[Task details]:
Reproduce only the lines of the material below that start at the line containing "brown cone C7" and stop at the line containing "brown tile F3 level 3 -> none". Keep both end lines.

[Information]:
/---

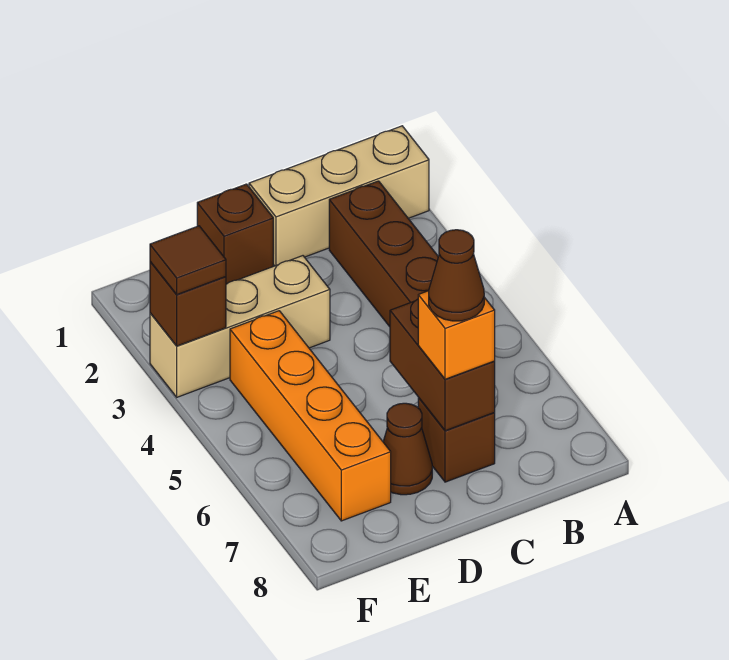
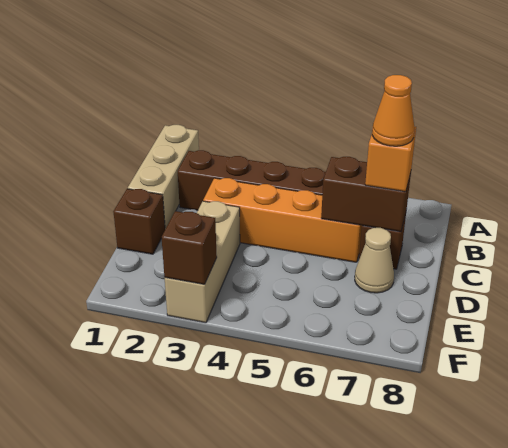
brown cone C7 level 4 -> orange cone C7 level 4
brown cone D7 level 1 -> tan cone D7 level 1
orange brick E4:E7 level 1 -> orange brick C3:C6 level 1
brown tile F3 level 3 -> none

\---
/---

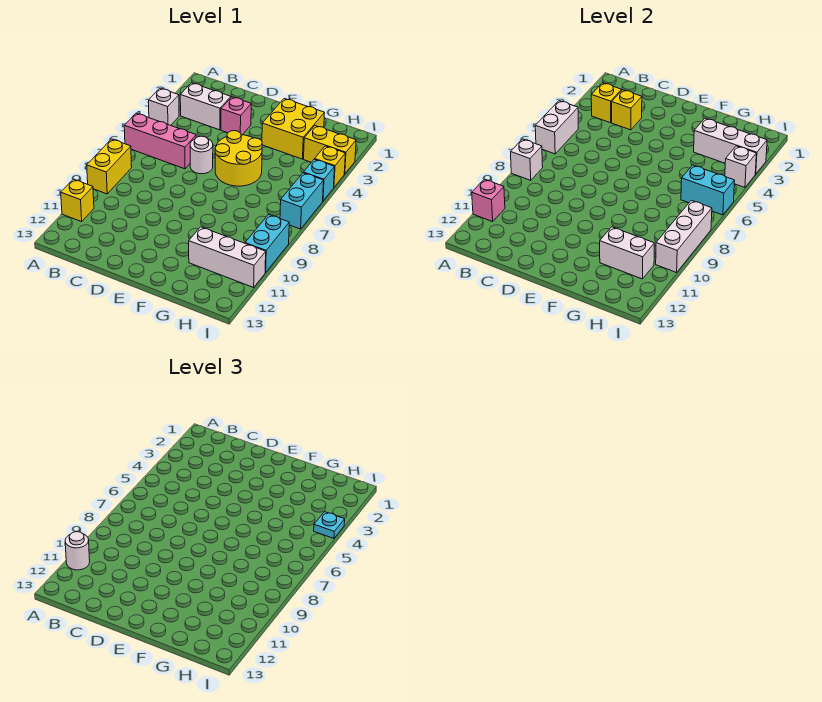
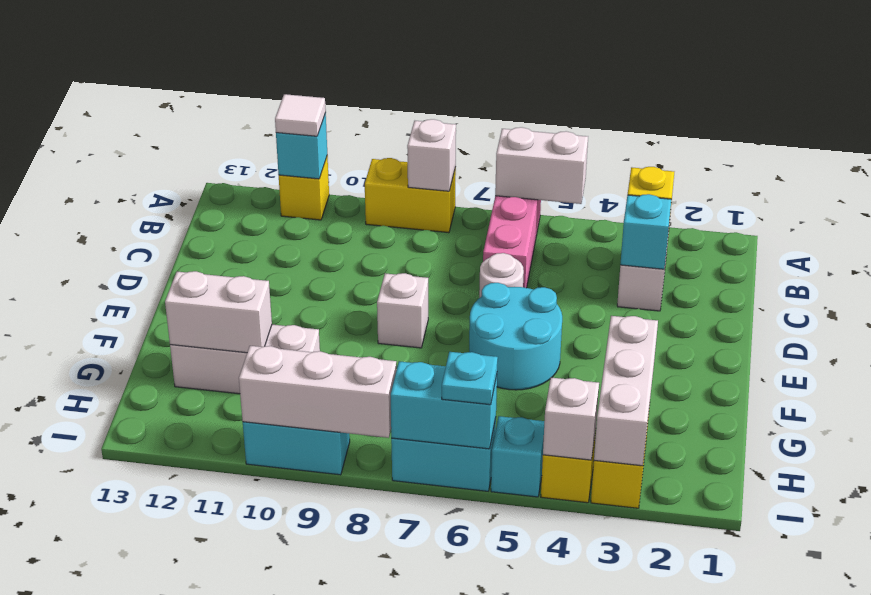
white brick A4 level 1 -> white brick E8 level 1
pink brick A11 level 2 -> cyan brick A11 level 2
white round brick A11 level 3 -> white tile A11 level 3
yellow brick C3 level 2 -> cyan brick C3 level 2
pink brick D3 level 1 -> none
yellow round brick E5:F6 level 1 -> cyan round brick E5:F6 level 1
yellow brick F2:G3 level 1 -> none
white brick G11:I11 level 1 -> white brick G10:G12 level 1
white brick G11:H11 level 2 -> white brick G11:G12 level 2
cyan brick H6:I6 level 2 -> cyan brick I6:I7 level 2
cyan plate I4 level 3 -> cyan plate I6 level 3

\---
/---

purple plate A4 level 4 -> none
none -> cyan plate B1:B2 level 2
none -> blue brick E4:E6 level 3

\---

[The completed task]:
brown cone C7 level 4 -> orange cone C7 level 4
brown cone D7 level 1 -> tan cone D7 level 1
orange brick E4:E7 level 1 -> orange brick C3:C6 level 1
brown tile F3 level 3 -> none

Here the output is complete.